GOAL OF THE EXERCISE: After reading the records, print them all again exactly as they stand.

——————————

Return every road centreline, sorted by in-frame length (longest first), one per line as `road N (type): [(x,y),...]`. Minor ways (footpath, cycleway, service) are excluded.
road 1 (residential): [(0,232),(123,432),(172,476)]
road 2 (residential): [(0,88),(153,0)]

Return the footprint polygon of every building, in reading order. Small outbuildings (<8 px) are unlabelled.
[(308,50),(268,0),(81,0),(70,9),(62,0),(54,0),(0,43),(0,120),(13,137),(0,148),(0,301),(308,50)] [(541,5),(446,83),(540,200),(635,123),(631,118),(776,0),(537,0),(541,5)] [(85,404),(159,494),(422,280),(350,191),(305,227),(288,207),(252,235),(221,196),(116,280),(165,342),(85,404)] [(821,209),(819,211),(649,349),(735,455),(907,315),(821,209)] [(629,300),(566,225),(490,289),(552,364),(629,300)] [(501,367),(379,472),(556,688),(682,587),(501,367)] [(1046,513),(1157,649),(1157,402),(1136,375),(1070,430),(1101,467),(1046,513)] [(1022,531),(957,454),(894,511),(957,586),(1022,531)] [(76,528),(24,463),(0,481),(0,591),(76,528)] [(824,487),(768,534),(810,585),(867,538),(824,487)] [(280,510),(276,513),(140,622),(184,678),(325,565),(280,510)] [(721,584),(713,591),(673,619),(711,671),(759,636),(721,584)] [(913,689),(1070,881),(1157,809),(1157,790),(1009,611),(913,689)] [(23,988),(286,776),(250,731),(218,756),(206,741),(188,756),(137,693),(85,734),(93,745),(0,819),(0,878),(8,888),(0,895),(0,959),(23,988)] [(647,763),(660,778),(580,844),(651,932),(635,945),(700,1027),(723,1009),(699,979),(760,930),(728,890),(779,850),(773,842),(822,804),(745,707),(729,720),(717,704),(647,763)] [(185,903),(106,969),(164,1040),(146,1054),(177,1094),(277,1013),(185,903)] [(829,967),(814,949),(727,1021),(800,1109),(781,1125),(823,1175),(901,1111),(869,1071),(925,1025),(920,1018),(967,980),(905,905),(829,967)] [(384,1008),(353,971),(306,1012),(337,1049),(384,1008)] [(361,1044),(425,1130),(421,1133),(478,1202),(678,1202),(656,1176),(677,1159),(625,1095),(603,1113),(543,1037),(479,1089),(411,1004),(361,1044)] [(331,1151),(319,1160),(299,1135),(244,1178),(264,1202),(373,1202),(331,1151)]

——————————

WRITTEN RESPONSE:
Return every road centreline, sorted by in-frame length (longest first), one per line as `road N (type): [(x,y),...]`. Minor ways (footpath, cycleway, service) are excluded.
road 1 (residential): [(0,232),(123,432),(172,476)]
road 2 (residential): [(0,88),(153,0)]

Return the footprint polygon of every building, in reading order. Small outbuildings (<8 px) are unlabelled.
[(308,50),(268,0),(81,0),(70,9),(62,0),(54,0),(0,43),(0,120),(13,137),(0,148),(0,301),(308,50)] [(541,5),(446,83),(540,200),(635,123),(631,118),(776,0),(537,0),(541,5)] [(85,404),(159,494),(422,280),(350,191),(305,227),(288,207),(252,235),(221,196),(116,280),(165,342),(85,404)] [(821,209),(819,211),(649,349),(735,455),(907,315),(821,209)] [(629,300),(566,225),(490,289),(552,364),(629,300)] [(501,367),(379,472),(556,688),(682,587),(501,367)] [(1046,513),(1157,649),(1157,402),(1136,375),(1070,430),(1101,467),(1046,513)] [(1022,531),(957,454),(894,511),(957,586),(1022,531)] [(76,528),(24,463),(0,481),(0,591),(76,528)] [(824,487),(768,534),(810,585),(867,538),(824,487)] [(280,510),(276,513),(140,622),(184,678),(325,565),(280,510)] [(721,584),(713,591),(673,619),(711,671),(759,636),(721,584)] [(913,689),(1070,881),(1157,809),(1157,790),(1009,611),(913,689)] [(23,988),(286,776),(250,731),(218,756),(206,741),(188,756),(137,693),(85,734),(93,745),(0,819),(0,878),(8,888),(0,895),(0,959),(23,988)] [(647,763),(660,778),(580,844),(651,932),(635,945),(700,1027),(723,1009),(699,979),(760,930),(728,890),(779,850),(773,842),(822,804),(745,707),(729,720),(717,704),(647,763)] [(185,903),(106,969),(164,1040),(146,1054),(177,1094),(277,1013),(185,903)] [(829,967),(814,949),(727,1021),(800,1109),(781,1125),(823,1175),(901,1111),(869,1071),(925,1025),(920,1018),(967,980),(905,905),(829,967)] [(384,1008),(353,971),(306,1012),(337,1049),(384,1008)] [(361,1044),(425,1130),(421,1133),(478,1202),(678,1202),(656,1176),(677,1159),(625,1095),(603,1113),(543,1037),(479,1089),(411,1004),(361,1044)] [(331,1151),(319,1160),(299,1135),(244,1178),(264,1202),(373,1202),(331,1151)]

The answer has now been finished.